Output nothing but the lines from the first line of the listing below through the line containing "flat dish in dark brown <359, 294, 433, 329>", printed exactly and free of pictures.

(Beginning of Data for analysis)

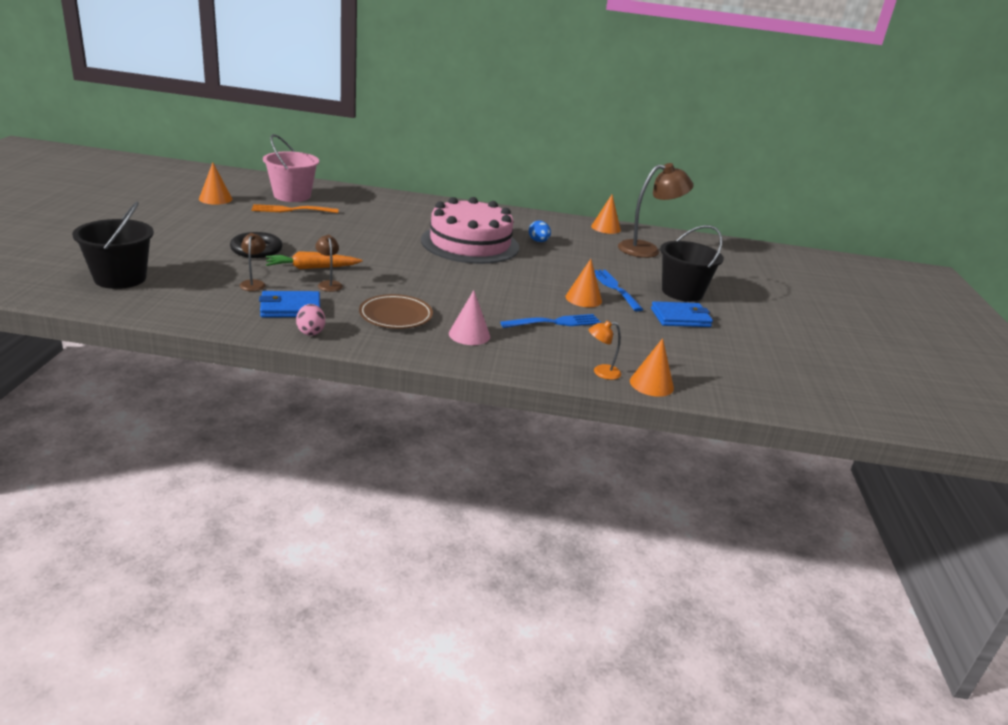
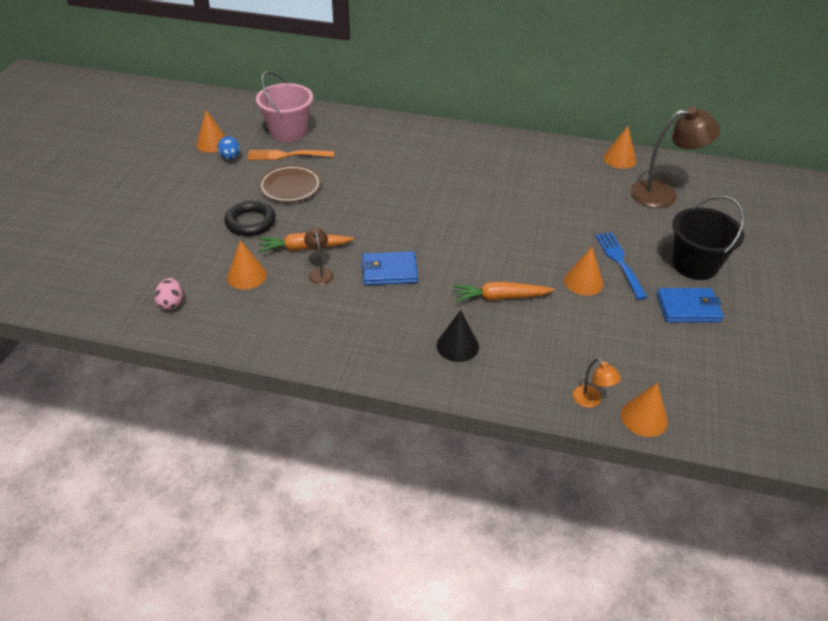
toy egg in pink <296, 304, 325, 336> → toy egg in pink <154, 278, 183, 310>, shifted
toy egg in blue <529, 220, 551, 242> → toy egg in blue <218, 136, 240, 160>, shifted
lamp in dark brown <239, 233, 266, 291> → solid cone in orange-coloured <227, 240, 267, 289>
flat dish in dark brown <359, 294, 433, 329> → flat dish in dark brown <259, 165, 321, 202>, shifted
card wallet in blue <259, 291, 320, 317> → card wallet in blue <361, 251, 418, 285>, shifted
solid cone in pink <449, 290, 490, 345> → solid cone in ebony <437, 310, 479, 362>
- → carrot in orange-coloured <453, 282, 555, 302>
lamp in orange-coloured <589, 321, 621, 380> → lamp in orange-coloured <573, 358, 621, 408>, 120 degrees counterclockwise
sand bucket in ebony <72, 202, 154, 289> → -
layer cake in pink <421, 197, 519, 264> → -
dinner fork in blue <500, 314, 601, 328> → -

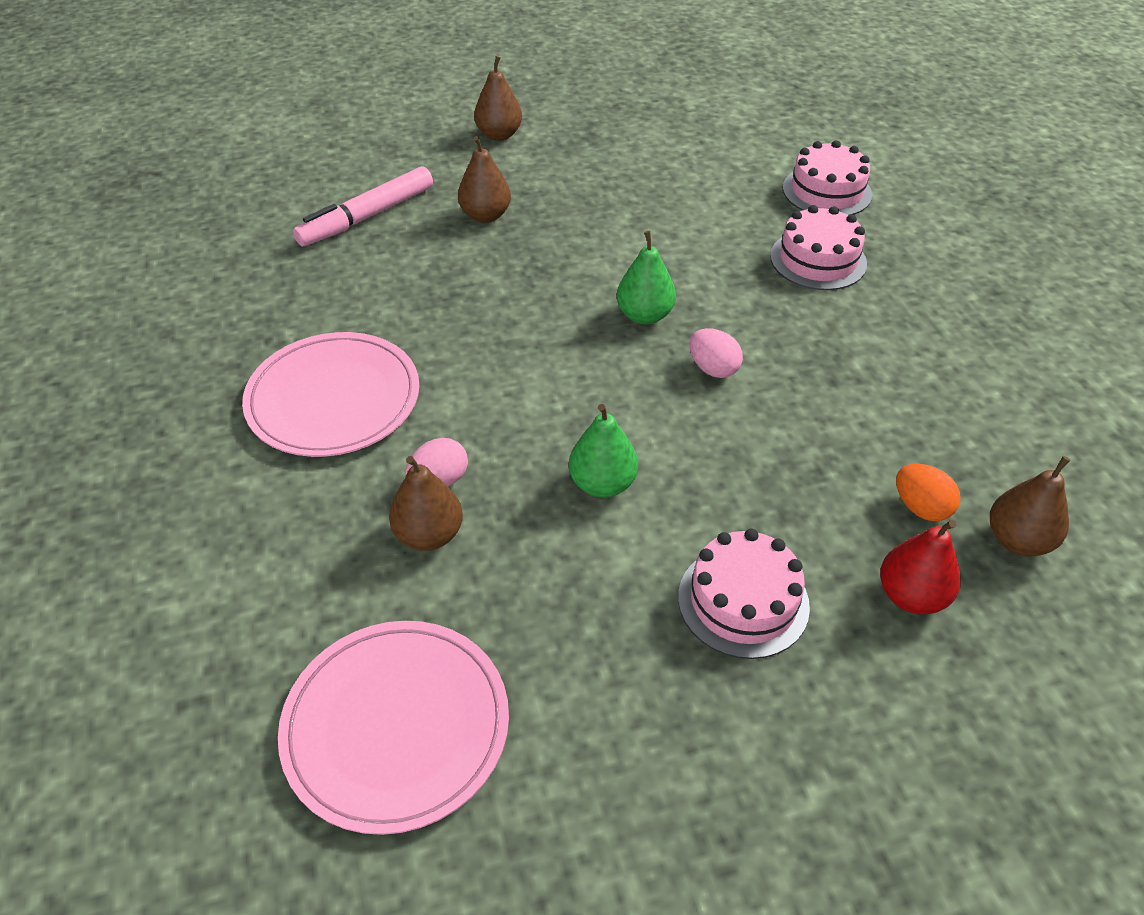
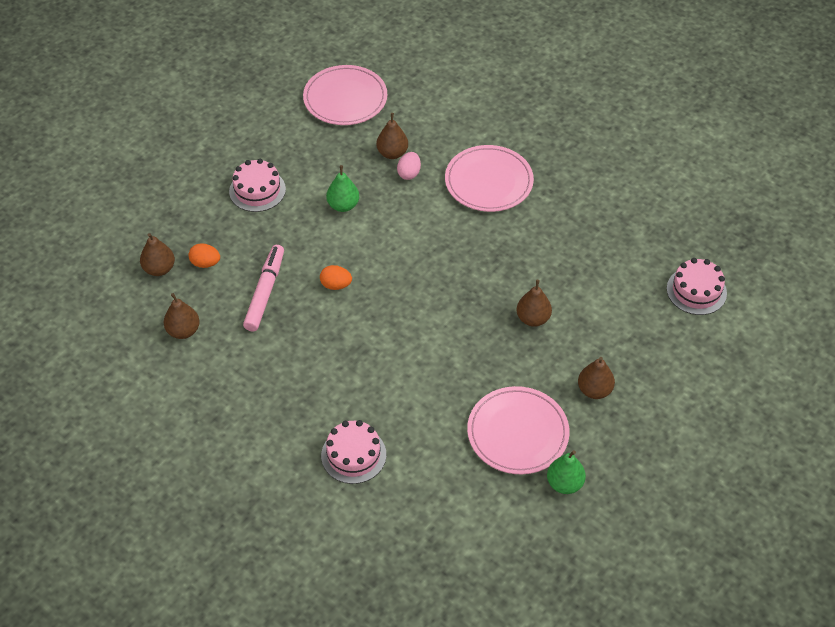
- → pear fruit in dark brown <164, 293, 200, 339>
marker pen in pink <293, 166, 433, 247> → marker pen in pink <243, 245, 284, 331>, shifted
toy egg in pink <689, 328, 743, 378> → toy egg in orange-coloured <320, 265, 352, 290>
- → flat dish in pink <467, 386, 570, 474>
pear fruit in leaf-green <617, 231, 676, 324> → pear fruit in leaf-green <547, 450, 586, 494>, shifted
layer cake in pink <770, 205, 867, 290> → layer cake in pink <667, 258, 727, 315>, shifted
pear fruit in crimson <880, 520, 961, 614> → -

(End of Data for analysis)

• **Response to this exercise**:
toy egg in pink <296, 304, 325, 336> → toy egg in pink <154, 278, 183, 310>, shifted
toy egg in blue <529, 220, 551, 242> → toy egg in blue <218, 136, 240, 160>, shifted
lamp in dark brown <239, 233, 266, 291> → solid cone in orange-coloured <227, 240, 267, 289>
flat dish in dark brown <359, 294, 433, 329> → flat dish in dark brown <259, 165, 321, 202>, shifted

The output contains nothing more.